## WHAT YOU WILL DO
Print again only this span: the line with "Here is an image.", the line with "Find all instances", and all lines between them, exactly as given.

(Recorded data)
========================================
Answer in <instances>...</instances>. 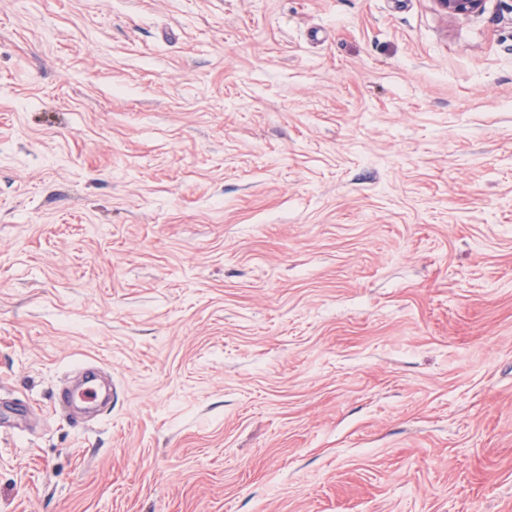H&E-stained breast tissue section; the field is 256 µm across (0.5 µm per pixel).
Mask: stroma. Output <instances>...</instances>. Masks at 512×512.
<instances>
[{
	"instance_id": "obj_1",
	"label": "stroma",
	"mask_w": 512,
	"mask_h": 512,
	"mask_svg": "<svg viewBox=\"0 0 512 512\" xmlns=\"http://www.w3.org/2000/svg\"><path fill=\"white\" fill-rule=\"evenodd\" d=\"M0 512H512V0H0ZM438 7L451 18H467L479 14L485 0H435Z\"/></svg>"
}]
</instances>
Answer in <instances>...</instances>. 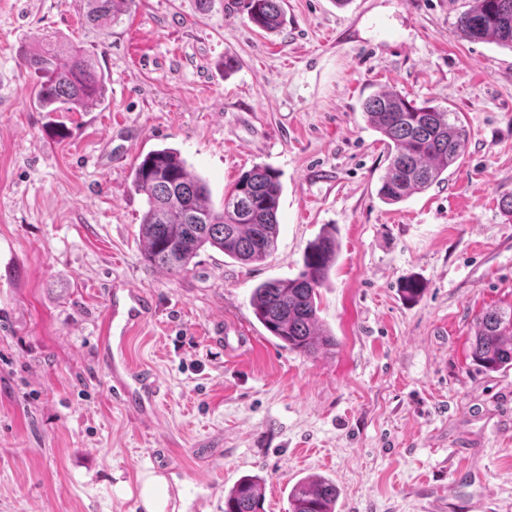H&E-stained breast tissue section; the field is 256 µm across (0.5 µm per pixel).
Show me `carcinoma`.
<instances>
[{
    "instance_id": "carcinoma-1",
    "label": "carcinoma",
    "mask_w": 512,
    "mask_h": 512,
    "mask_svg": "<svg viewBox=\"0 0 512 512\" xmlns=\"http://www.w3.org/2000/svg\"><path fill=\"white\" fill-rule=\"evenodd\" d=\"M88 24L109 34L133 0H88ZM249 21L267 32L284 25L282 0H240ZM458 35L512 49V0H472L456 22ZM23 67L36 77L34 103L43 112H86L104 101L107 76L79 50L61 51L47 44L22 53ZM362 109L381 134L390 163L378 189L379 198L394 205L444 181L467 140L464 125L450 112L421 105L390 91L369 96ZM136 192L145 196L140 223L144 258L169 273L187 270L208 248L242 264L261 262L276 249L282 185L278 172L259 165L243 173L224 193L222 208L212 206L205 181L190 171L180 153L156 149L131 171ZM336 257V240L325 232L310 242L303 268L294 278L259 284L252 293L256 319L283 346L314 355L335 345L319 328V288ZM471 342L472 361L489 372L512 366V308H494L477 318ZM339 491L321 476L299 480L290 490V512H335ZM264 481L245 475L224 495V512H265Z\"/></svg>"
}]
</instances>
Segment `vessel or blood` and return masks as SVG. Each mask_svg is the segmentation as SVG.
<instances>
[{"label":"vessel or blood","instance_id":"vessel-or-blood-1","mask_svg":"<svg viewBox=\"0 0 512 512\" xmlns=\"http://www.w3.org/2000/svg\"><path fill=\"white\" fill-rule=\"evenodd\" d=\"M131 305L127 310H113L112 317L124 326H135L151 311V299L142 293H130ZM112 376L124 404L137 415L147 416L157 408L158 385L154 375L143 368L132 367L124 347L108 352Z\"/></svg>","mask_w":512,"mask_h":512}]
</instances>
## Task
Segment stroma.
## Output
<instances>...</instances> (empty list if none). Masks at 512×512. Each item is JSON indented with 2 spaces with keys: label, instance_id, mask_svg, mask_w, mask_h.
========================================
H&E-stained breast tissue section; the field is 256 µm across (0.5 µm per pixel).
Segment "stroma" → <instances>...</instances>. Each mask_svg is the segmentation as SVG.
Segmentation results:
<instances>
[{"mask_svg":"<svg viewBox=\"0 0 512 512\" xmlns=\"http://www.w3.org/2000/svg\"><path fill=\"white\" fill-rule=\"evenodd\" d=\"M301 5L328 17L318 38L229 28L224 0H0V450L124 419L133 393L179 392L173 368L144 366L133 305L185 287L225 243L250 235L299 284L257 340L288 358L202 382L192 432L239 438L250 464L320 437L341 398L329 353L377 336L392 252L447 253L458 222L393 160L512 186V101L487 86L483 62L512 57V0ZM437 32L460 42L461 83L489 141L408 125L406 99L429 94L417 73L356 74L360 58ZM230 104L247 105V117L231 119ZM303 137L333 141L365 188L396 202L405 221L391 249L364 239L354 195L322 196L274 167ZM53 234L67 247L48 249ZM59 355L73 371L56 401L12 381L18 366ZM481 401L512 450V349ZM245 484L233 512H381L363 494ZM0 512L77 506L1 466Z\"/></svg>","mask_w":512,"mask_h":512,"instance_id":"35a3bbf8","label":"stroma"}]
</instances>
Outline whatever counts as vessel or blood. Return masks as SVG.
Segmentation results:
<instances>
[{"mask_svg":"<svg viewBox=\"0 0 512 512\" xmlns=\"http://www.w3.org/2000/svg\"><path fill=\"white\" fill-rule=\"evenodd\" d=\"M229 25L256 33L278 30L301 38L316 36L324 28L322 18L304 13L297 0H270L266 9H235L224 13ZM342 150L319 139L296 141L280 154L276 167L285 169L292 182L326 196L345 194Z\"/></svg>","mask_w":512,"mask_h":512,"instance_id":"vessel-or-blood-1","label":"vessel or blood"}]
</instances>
========================================
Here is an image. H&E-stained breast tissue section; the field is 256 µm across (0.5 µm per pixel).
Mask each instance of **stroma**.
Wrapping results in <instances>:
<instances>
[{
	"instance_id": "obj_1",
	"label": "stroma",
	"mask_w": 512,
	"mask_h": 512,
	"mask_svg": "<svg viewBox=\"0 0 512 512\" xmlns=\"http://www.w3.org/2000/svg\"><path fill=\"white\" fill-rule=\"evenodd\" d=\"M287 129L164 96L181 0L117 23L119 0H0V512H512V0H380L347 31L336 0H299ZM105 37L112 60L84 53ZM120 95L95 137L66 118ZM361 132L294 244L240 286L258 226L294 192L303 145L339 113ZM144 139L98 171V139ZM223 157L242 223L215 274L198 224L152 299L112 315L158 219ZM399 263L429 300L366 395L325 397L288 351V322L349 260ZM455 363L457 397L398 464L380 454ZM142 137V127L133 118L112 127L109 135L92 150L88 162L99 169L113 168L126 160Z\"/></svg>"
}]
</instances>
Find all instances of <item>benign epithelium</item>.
========================================
## THE ANSWER
Here is an image. H&E-stained breast tissue section; the field is 256 µm across (0.5 µm per pixel).
Mask each instance of **stroma**.
Wrapping results in <instances>:
<instances>
[{
	"instance_id": "obj_1",
	"label": "stroma",
	"mask_w": 512,
	"mask_h": 512,
	"mask_svg": "<svg viewBox=\"0 0 512 512\" xmlns=\"http://www.w3.org/2000/svg\"><path fill=\"white\" fill-rule=\"evenodd\" d=\"M287 129L164 96L181 0L117 23L119 0H0V512H512V0H380L347 31L336 0H299ZM105 37L112 60L84 53ZM120 95L95 137L66 118ZM361 132L294 244L240 286L258 226L294 192L303 145L339 113ZM144 139L98 171V139ZM223 157L242 223L215 274L198 224L152 299L112 315L158 219ZM399 263L429 300L366 395L325 397L288 351V322L349 260ZM455 363L457 397L398 464L380 454ZM142 137V127L133 118L112 127L109 135L92 150L88 162L99 169L113 168L126 160Z\"/></svg>"
}]
</instances>
Find all instances of <item>benign epithelium</item>.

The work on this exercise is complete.